## Problem
From the entries below, copy exactly the lines from the one that contains "orange hat: 5 -> 3" through the one that contains "purple wallet: 3 -> 1", both included, and only those.

──────

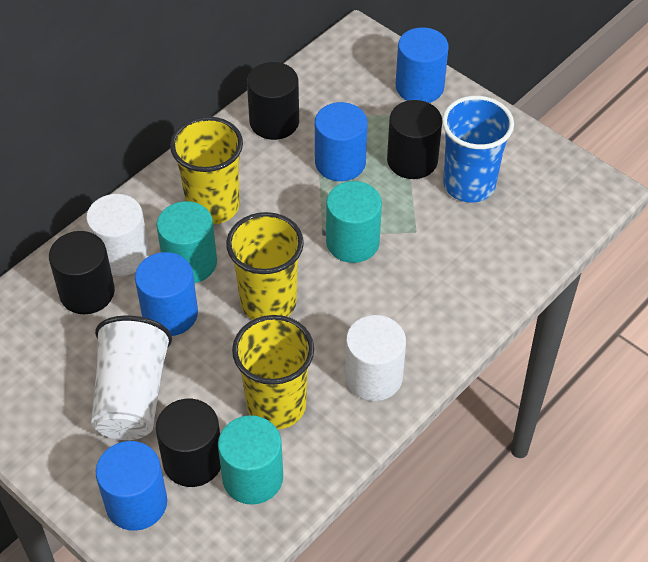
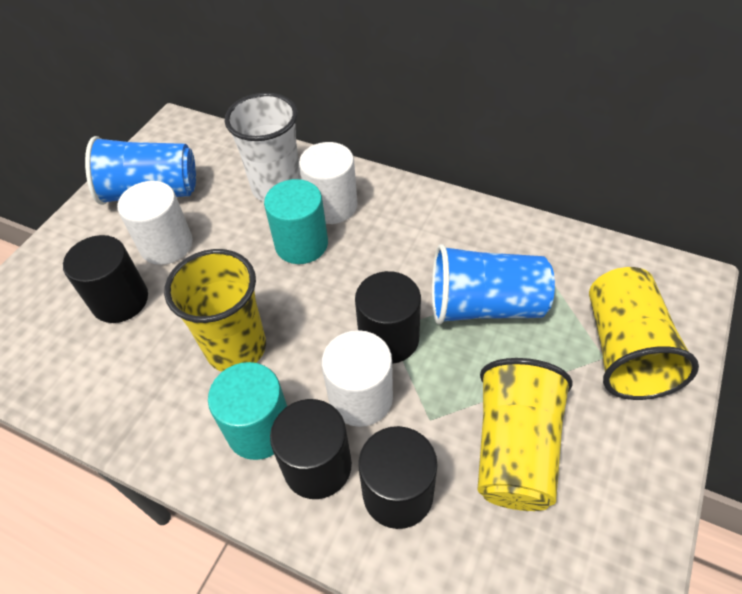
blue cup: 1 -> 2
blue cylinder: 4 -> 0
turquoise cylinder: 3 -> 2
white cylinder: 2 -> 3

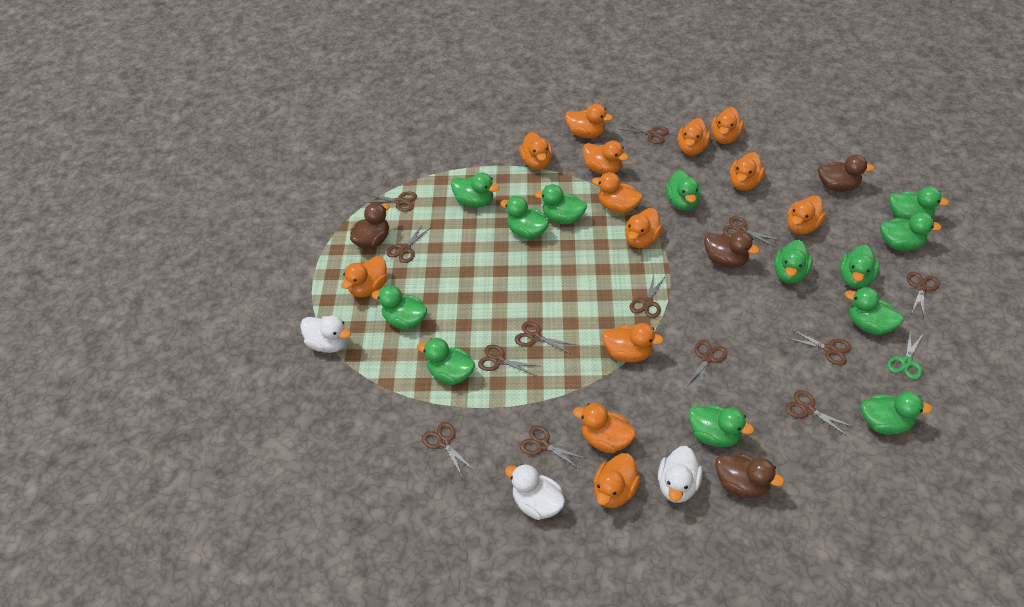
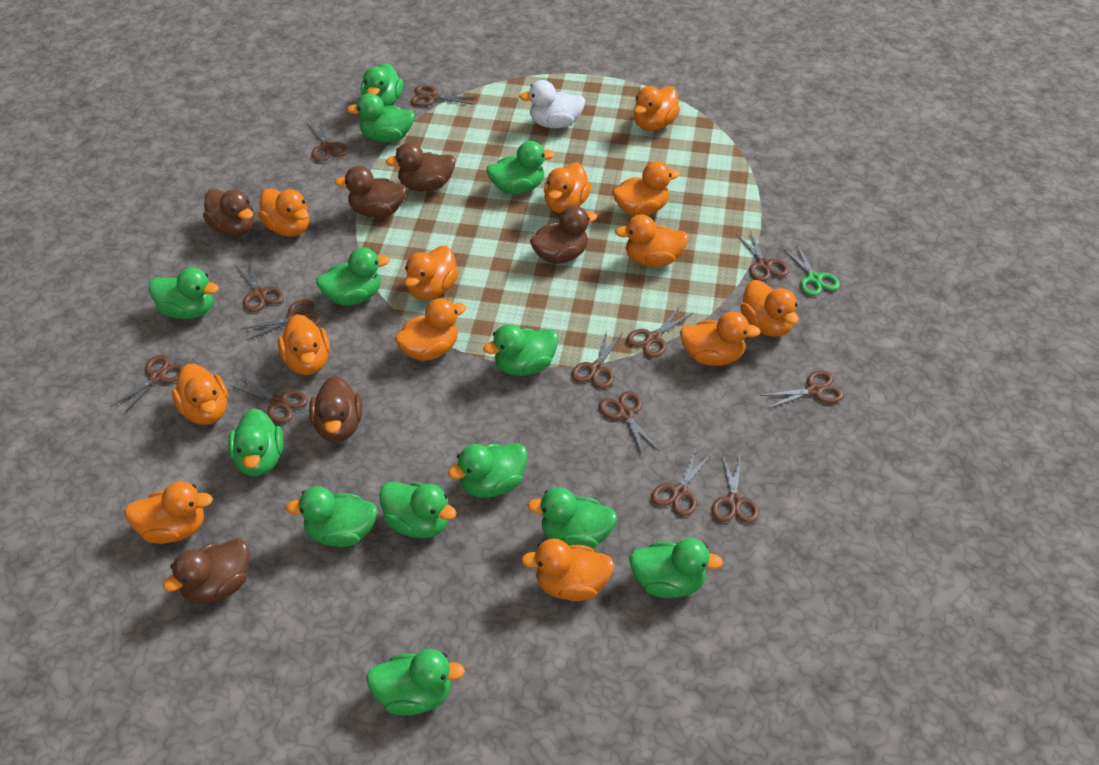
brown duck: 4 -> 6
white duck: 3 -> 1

──────

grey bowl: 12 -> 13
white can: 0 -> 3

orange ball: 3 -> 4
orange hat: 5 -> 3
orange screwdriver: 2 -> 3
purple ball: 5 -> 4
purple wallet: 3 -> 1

──────

## Expected answer
orange hat: 5 -> 3
orange screwdriver: 2 -> 3
purple ball: 5 -> 4
purple wallet: 3 -> 1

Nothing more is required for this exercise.